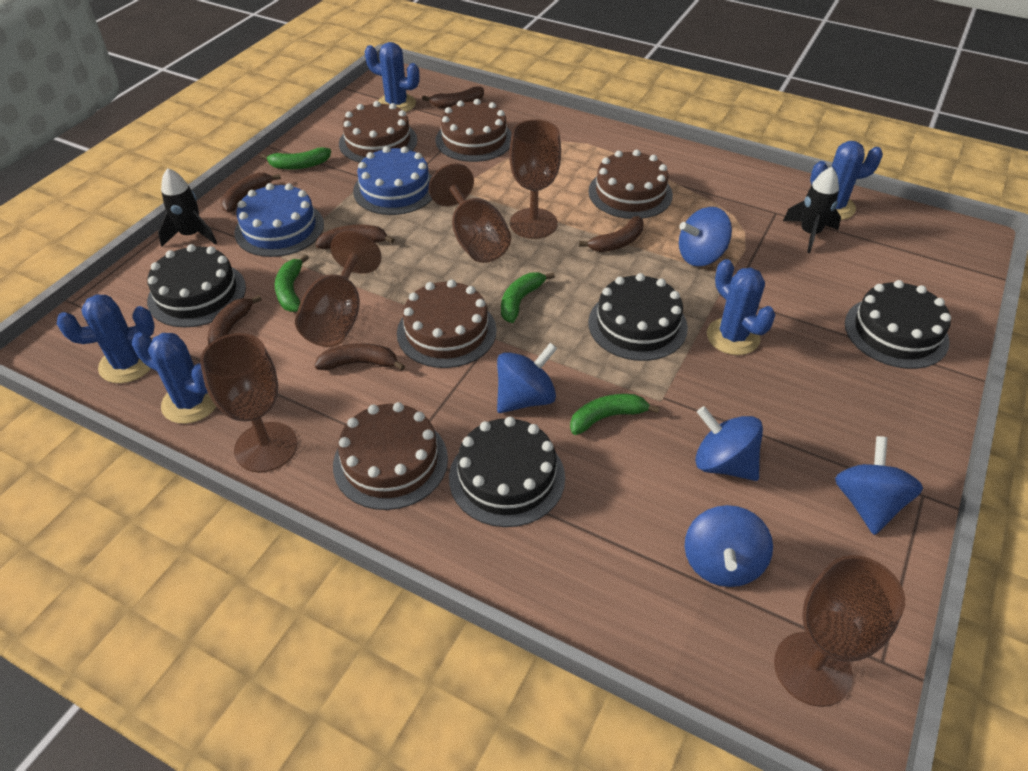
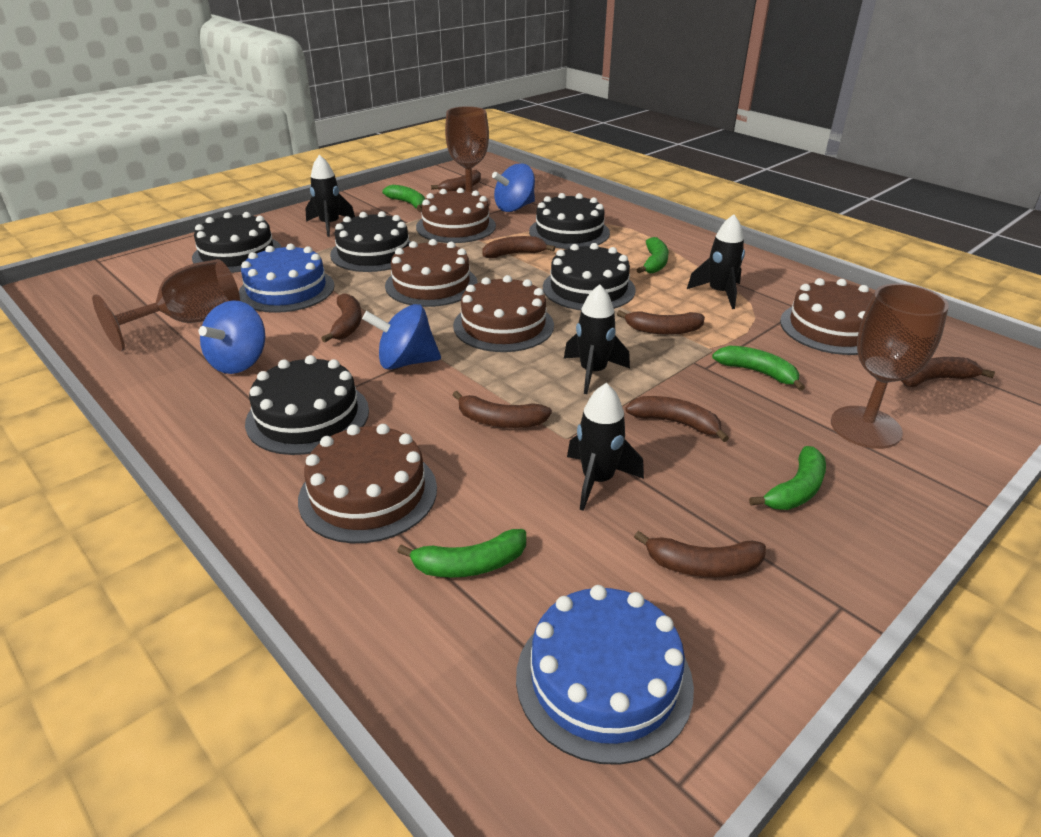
black cake: 4 -> 5
black rocket: 2 -> 4
blue cactus: 5 -> 0
blue spinning top: 5 -> 3
brown banana: 6 -> 8
brown goblet: 5 -> 3
green banana: 4 -> 5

━━━━━━━━

ABOUT THIS TASK: In the copy, omit the pictures and give every line of the data exactly.

YOUR SOLUTION:
black cake: 4 -> 5
black rocket: 2 -> 4
blue cactus: 5 -> 0
blue spinning top: 5 -> 3
brown banana: 6 -> 8
brown goblet: 5 -> 3
green banana: 4 -> 5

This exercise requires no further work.